**WHAT YOU HAVE TO DO**
Determine how many lines in the listing hold "VBUS" and give only that number.

**SUPPLIED INFORMATION**
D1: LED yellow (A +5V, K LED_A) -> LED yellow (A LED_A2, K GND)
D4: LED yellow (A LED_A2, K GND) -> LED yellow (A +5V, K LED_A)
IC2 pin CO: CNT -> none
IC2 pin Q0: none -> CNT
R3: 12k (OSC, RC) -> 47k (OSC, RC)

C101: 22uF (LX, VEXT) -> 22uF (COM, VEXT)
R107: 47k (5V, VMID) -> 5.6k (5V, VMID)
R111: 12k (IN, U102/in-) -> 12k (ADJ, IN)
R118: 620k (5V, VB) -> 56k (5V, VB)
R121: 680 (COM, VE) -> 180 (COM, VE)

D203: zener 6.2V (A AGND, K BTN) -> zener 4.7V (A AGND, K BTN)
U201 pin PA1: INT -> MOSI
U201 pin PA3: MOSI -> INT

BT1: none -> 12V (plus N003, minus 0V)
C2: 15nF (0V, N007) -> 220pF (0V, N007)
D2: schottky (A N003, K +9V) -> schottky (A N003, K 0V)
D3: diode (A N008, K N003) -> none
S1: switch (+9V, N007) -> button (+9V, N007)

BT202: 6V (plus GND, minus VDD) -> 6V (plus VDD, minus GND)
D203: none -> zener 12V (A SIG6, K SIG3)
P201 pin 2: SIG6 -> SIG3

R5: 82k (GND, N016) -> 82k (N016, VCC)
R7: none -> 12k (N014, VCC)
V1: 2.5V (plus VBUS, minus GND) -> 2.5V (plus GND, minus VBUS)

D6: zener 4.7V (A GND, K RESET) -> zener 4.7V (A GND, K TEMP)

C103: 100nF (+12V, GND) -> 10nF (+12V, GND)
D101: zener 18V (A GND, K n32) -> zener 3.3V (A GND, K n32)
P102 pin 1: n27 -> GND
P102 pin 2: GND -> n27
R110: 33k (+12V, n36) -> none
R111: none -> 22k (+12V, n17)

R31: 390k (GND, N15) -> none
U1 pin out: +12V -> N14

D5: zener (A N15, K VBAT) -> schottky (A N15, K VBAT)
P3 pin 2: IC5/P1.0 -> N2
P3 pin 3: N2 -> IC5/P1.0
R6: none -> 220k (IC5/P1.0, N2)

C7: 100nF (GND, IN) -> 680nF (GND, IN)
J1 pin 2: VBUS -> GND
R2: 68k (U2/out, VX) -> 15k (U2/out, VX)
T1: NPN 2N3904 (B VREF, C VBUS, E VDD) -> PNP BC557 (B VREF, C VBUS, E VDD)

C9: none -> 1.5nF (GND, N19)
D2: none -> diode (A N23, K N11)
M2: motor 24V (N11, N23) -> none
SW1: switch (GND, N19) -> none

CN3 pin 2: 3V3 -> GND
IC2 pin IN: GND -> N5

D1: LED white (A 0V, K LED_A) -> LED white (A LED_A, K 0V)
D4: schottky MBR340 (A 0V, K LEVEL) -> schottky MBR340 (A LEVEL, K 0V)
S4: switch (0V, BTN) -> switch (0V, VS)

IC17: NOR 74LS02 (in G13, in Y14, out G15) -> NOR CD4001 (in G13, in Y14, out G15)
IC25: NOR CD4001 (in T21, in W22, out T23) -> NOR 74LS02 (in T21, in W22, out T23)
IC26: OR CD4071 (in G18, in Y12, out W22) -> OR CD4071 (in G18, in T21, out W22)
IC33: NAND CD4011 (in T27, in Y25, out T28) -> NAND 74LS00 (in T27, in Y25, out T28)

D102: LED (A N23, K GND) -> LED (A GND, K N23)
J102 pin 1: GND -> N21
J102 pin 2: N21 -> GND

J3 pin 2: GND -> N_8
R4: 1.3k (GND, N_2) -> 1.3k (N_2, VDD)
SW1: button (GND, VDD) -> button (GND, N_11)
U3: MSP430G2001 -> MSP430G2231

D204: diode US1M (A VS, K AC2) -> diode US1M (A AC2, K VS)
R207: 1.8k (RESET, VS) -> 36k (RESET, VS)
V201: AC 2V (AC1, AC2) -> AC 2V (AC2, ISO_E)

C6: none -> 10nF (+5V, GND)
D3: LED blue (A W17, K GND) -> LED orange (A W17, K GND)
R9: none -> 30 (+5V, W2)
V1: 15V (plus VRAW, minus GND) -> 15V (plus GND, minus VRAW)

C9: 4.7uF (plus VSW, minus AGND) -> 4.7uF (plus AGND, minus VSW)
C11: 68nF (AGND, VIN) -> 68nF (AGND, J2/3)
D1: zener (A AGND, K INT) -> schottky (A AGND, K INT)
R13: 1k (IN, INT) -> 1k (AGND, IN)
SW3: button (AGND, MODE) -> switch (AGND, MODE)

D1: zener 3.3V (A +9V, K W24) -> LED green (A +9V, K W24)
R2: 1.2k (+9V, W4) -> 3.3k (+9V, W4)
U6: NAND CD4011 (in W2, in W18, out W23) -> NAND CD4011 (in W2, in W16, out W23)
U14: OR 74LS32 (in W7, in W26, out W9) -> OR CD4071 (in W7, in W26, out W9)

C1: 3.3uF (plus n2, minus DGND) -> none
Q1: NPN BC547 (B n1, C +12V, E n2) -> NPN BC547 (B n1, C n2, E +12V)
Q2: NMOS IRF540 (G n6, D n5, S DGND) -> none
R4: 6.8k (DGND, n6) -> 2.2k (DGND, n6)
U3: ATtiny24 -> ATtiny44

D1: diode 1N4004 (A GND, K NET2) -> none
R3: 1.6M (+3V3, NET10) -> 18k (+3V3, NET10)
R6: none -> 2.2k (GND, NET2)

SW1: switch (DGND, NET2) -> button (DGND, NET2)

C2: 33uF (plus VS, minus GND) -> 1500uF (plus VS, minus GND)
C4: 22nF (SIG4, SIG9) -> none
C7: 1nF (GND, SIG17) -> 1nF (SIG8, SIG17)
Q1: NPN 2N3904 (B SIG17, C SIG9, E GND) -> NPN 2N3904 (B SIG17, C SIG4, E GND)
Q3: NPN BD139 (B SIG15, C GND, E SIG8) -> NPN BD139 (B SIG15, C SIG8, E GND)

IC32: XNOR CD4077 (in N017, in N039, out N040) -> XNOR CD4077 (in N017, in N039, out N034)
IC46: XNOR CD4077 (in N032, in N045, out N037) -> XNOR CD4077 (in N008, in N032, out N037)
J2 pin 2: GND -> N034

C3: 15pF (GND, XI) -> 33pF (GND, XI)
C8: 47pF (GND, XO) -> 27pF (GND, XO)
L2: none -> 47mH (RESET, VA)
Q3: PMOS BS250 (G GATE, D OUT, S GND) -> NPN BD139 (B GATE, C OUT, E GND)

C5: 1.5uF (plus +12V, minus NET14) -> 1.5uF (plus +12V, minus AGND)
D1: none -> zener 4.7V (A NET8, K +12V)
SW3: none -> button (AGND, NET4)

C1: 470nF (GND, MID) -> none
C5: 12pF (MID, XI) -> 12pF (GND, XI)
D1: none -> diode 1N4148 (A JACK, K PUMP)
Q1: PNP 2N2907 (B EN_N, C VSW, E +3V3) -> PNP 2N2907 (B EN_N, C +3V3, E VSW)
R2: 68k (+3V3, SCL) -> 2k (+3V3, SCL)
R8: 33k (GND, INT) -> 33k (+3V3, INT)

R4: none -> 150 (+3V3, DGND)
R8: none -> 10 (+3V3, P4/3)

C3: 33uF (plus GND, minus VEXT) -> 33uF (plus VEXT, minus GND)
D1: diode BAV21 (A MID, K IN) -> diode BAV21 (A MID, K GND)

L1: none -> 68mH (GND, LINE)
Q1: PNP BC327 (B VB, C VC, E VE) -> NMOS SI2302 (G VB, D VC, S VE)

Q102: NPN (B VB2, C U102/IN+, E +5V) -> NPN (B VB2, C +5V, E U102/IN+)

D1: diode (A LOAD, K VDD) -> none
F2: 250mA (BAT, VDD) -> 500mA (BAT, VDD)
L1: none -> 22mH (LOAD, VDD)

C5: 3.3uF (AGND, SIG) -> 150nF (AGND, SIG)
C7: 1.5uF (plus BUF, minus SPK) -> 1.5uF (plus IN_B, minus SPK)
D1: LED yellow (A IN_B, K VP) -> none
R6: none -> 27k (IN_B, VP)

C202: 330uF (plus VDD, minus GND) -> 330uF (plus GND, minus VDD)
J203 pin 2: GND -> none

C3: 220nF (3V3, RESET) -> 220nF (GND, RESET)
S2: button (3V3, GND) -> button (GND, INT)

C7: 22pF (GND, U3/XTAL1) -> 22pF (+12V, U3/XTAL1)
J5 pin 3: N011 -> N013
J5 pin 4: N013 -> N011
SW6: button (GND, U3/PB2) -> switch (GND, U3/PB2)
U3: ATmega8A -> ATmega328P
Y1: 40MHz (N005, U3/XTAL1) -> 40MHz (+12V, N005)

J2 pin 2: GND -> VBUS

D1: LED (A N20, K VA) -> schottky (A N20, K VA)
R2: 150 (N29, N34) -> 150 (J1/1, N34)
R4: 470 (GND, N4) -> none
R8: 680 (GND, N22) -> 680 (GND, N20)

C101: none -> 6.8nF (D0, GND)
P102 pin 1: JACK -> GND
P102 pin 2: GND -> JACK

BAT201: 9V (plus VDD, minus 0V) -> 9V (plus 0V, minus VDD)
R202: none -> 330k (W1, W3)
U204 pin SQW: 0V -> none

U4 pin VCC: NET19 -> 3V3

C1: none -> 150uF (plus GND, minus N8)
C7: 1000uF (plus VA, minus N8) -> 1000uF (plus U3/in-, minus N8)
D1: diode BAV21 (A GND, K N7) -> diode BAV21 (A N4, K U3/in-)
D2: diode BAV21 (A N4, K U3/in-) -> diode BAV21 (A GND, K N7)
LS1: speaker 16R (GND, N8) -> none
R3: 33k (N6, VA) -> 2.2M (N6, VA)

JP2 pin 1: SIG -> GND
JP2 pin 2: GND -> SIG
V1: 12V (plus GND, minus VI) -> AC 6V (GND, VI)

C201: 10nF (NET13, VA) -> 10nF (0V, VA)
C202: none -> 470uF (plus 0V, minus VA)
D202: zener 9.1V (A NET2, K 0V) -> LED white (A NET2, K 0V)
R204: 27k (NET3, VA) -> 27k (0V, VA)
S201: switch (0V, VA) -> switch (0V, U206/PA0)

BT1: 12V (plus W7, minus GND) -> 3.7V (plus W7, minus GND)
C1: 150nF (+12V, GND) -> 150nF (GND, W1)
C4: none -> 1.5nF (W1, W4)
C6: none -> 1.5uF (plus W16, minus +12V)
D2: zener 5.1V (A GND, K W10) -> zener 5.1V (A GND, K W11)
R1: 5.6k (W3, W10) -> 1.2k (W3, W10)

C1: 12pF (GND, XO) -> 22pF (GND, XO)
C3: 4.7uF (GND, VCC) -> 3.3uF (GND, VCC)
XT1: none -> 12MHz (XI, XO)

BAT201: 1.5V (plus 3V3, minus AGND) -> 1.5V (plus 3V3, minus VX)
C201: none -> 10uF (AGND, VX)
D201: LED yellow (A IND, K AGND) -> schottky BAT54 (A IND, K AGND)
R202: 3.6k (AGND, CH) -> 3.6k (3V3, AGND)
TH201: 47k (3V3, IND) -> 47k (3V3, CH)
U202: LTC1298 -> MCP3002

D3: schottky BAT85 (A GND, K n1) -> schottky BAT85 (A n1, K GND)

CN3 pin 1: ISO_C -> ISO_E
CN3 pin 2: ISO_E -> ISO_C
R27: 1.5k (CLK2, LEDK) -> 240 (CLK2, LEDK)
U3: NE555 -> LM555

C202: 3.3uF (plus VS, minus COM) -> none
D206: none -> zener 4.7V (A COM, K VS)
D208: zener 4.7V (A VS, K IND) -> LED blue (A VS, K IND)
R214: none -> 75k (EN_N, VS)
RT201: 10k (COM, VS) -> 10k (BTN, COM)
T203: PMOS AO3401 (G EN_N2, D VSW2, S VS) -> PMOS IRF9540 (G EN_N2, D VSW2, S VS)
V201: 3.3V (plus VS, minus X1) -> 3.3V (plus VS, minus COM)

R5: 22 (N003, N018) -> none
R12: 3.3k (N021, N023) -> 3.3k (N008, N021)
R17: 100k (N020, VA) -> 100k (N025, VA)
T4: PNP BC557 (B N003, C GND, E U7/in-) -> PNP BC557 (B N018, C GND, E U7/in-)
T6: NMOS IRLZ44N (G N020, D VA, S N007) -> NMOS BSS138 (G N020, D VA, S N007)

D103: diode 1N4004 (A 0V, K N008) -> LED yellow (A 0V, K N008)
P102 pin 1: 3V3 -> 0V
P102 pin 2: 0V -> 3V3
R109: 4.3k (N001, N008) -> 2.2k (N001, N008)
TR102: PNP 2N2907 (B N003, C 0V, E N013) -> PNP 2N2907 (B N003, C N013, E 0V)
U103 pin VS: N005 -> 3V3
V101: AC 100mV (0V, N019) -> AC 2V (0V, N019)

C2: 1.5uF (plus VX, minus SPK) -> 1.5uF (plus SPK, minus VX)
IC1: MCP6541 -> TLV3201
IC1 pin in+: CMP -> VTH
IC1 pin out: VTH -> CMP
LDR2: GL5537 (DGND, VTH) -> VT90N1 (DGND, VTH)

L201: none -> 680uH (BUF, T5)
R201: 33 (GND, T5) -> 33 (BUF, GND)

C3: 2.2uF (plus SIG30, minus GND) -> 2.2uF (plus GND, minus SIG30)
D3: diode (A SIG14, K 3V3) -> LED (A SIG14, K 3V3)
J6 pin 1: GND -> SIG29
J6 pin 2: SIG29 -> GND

**RESPONSE BOX**
4